[HOW TO COMPLETE THIS TASK]
Please reproduce exactly the lines that begin the listing below, up to and including the line where "grey vase |" occurs.
━━━━━━━━
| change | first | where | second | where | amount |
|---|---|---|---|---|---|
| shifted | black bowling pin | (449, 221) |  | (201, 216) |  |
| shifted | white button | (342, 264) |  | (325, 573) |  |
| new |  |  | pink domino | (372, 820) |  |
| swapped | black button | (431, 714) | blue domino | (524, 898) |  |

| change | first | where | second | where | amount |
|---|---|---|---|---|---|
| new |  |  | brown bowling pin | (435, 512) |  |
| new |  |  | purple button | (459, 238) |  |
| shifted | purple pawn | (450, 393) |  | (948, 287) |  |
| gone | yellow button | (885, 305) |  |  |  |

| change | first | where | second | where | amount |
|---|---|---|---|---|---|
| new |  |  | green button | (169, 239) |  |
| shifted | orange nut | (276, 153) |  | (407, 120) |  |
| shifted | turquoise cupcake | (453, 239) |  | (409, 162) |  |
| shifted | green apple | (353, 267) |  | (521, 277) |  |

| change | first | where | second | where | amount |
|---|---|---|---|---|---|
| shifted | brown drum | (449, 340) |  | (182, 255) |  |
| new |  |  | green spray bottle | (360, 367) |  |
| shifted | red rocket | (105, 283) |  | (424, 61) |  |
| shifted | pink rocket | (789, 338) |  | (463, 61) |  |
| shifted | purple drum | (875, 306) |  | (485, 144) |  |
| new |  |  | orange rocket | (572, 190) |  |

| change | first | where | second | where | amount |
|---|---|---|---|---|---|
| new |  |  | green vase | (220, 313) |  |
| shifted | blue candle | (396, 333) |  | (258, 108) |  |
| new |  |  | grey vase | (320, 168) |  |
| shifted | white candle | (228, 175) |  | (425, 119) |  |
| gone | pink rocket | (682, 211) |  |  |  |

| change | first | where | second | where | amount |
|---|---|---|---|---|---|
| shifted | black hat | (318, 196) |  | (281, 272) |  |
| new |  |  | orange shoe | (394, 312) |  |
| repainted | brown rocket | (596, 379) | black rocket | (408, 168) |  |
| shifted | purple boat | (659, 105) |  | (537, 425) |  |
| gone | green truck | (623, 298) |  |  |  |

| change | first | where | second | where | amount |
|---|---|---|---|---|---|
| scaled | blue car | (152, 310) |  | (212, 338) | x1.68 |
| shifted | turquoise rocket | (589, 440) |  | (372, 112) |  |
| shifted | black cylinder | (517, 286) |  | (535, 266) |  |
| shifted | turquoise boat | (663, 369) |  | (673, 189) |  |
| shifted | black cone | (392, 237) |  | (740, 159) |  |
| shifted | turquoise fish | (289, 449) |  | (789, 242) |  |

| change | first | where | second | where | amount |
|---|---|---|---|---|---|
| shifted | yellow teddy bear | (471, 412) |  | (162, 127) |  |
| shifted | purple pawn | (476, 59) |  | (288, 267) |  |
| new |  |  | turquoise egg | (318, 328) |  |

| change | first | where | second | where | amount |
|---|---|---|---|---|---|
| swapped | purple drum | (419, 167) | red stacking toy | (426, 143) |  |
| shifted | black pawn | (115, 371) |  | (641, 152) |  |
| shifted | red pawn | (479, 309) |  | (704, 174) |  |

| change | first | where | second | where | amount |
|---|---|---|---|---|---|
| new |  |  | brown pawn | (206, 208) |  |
━━━━━━━━
[FINAL ANSWER]
| change | first | where | second | where | amount |
|---|---|---|---|---|---|
| shifted | black bowling pin | (449, 221) |  | (201, 216) |  |
| shifted | white button | (342, 264) |  | (325, 573) |  |
| new |  |  | pink domino | (372, 820) |  |
| swapped | black button | (431, 714) | blue domino | (524, 898) |  |

| change | first | where | second | where | amount |
|---|---|---|---|---|---|
| new |  |  | brown bowling pin | (435, 512) |  |
| new |  |  | purple button | (459, 238) |  |
| shifted | purple pawn | (450, 393) |  | (948, 287) |  |
| gone | yellow button | (885, 305) |  |  |  |

| change | first | where | second | where | amount |
|---|---|---|---|---|---|
| new |  |  | green button | (169, 239) |  |
| shifted | orange nut | (276, 153) |  | (407, 120) |  |
| shifted | turquoise cupcake | (453, 239) |  | (409, 162) |  |
| shifted | green apple | (353, 267) |  | (521, 277) |  |

| change | first | where | second | where | amount |
|---|---|---|---|---|---|
| shifted | brown drum | (449, 340) |  | (182, 255) |  |
| new |  |  | green spray bottle | (360, 367) |  |
| shifted | red rocket | (105, 283) |  | (424, 61) |  |
| shifted | pink rocket | (789, 338) |  | (463, 61) |  |
| shifted | purple drum | (875, 306) |  | (485, 144) |  |
| new |  |  | orange rocket | (572, 190) |  |

| change | first | where | second | where | amount |
|---|---|---|---|---|---|
| new |  |  | green vase | (220, 313) |  |
| shifted | blue candle | (396, 333) |  | (258, 108) |  |
| new |  |  | grey vase | (320, 168) |  |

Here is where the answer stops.